RECORDS>
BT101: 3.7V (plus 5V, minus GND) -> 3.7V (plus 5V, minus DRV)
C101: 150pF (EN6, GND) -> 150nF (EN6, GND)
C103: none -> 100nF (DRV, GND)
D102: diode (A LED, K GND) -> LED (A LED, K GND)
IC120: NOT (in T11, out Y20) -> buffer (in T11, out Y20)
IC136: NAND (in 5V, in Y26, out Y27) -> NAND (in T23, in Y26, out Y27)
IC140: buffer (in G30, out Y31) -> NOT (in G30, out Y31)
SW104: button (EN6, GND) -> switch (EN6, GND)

---

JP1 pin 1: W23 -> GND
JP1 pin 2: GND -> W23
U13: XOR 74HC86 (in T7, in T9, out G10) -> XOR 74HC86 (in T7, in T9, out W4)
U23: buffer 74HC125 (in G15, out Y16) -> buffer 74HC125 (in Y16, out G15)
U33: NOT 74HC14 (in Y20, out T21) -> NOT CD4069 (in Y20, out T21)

---

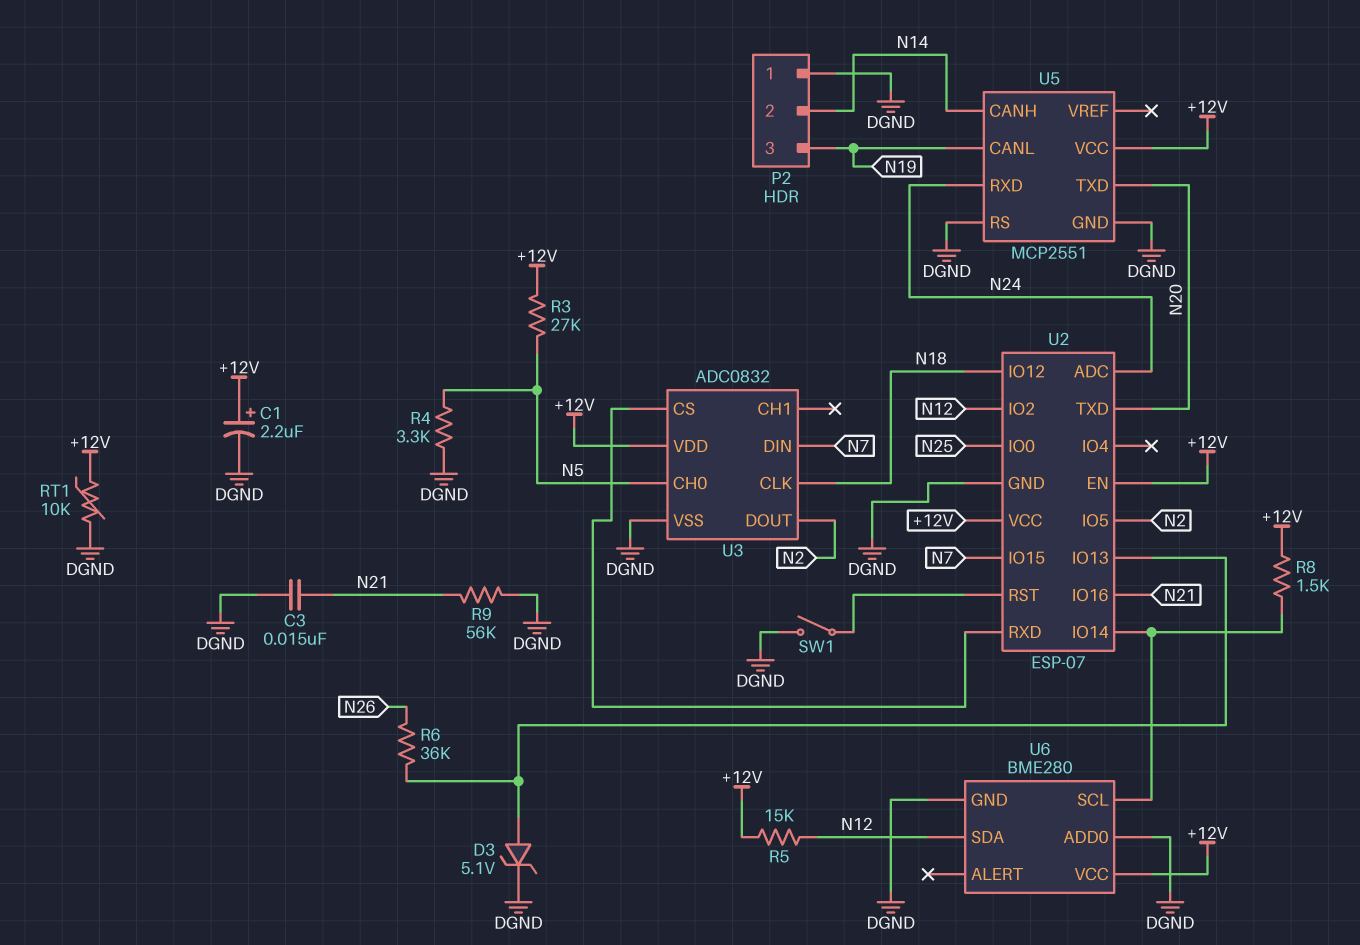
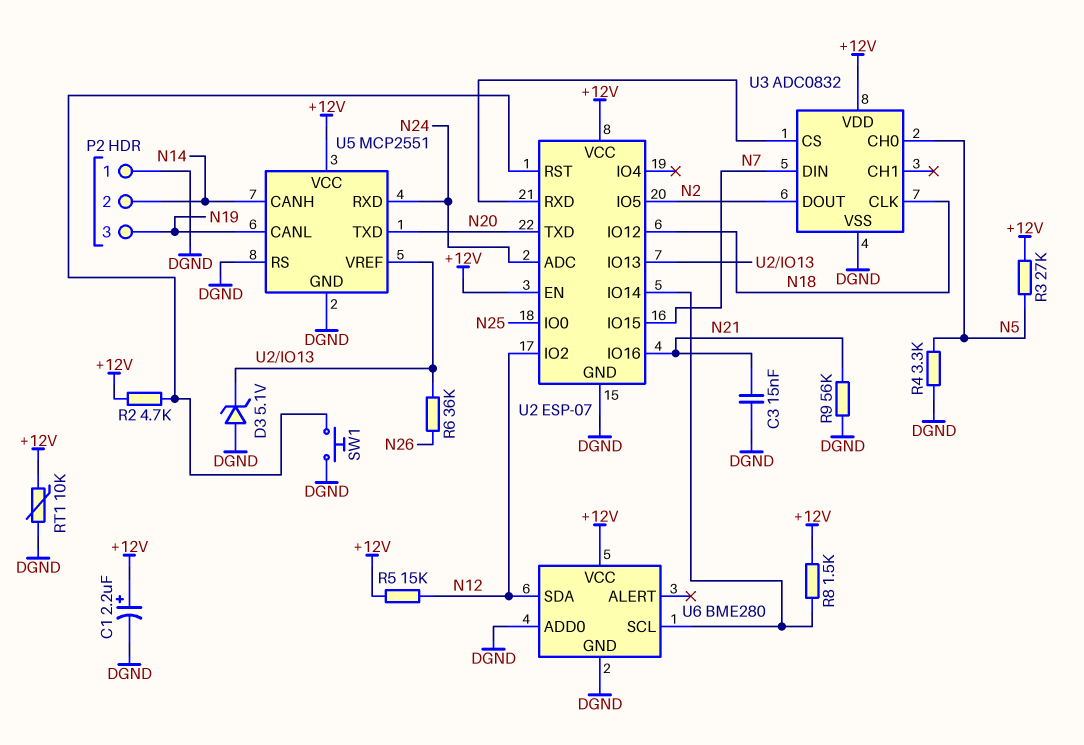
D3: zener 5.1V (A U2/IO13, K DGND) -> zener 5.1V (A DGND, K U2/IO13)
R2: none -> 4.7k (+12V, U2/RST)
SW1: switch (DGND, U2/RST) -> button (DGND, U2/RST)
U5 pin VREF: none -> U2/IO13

WORK REQUEST> Scan the entries above for the line containing "BT101: 3.7V (plus", and copy it and all lines after it exactly, down to and including the line containing "IC136: NAND (in".

YOUR RESPONSE>
BT101: 3.7V (plus 5V, minus GND) -> 3.7V (plus 5V, minus DRV)
C101: 150pF (EN6, GND) -> 150nF (EN6, GND)
C103: none -> 100nF (DRV, GND)
D102: diode (A LED, K GND) -> LED (A LED, K GND)
IC120: NOT (in T11, out Y20) -> buffer (in T11, out Y20)
IC136: NAND (in 5V, in Y26, out Y27) -> NAND (in T23, in Y26, out Y27)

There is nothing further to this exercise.